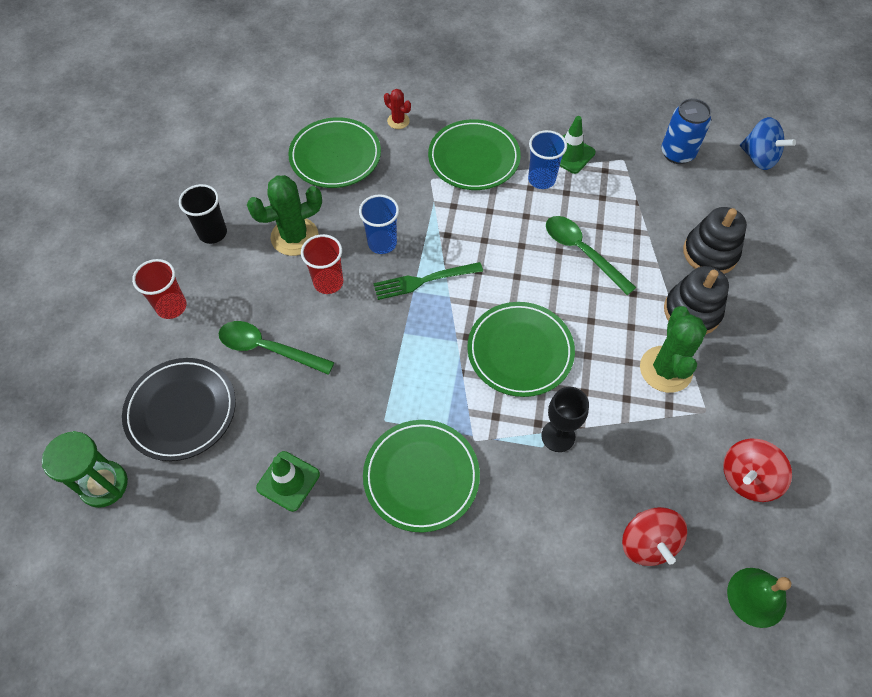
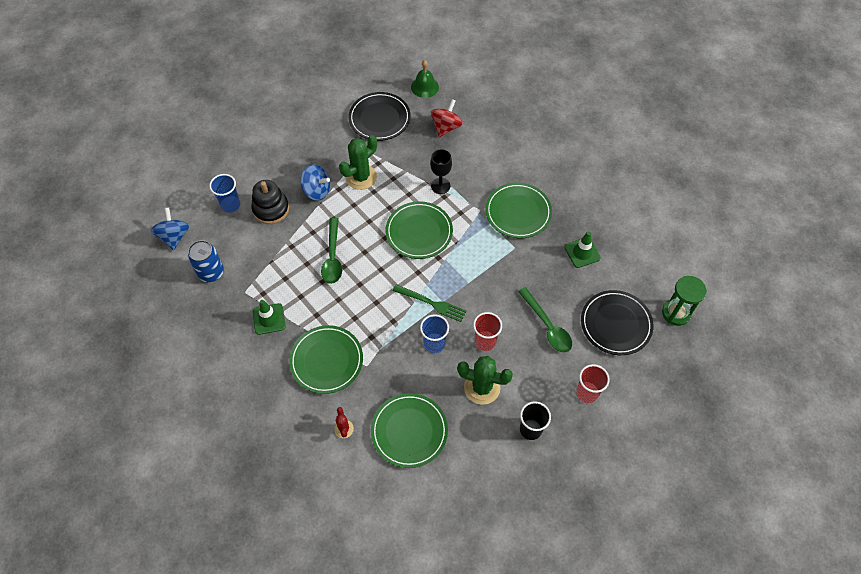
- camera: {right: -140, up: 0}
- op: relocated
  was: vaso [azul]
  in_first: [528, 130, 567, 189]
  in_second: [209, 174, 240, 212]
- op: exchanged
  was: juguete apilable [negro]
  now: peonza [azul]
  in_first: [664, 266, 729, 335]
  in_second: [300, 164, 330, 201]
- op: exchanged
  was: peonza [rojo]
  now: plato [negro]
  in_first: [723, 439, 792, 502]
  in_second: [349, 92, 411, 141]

▶ **Problem description**
Copy each line exactly, from the line containing "in_second: [300, 164, 330, 201]" down to the last line of the material, and no other lines.

▶ **Answer**
  in_second: [300, 164, 330, 201]
- op: exchanged
  was: peonza [rojo]
  now: plato [negro]
  in_first: [723, 439, 792, 502]
  in_second: [349, 92, 411, 141]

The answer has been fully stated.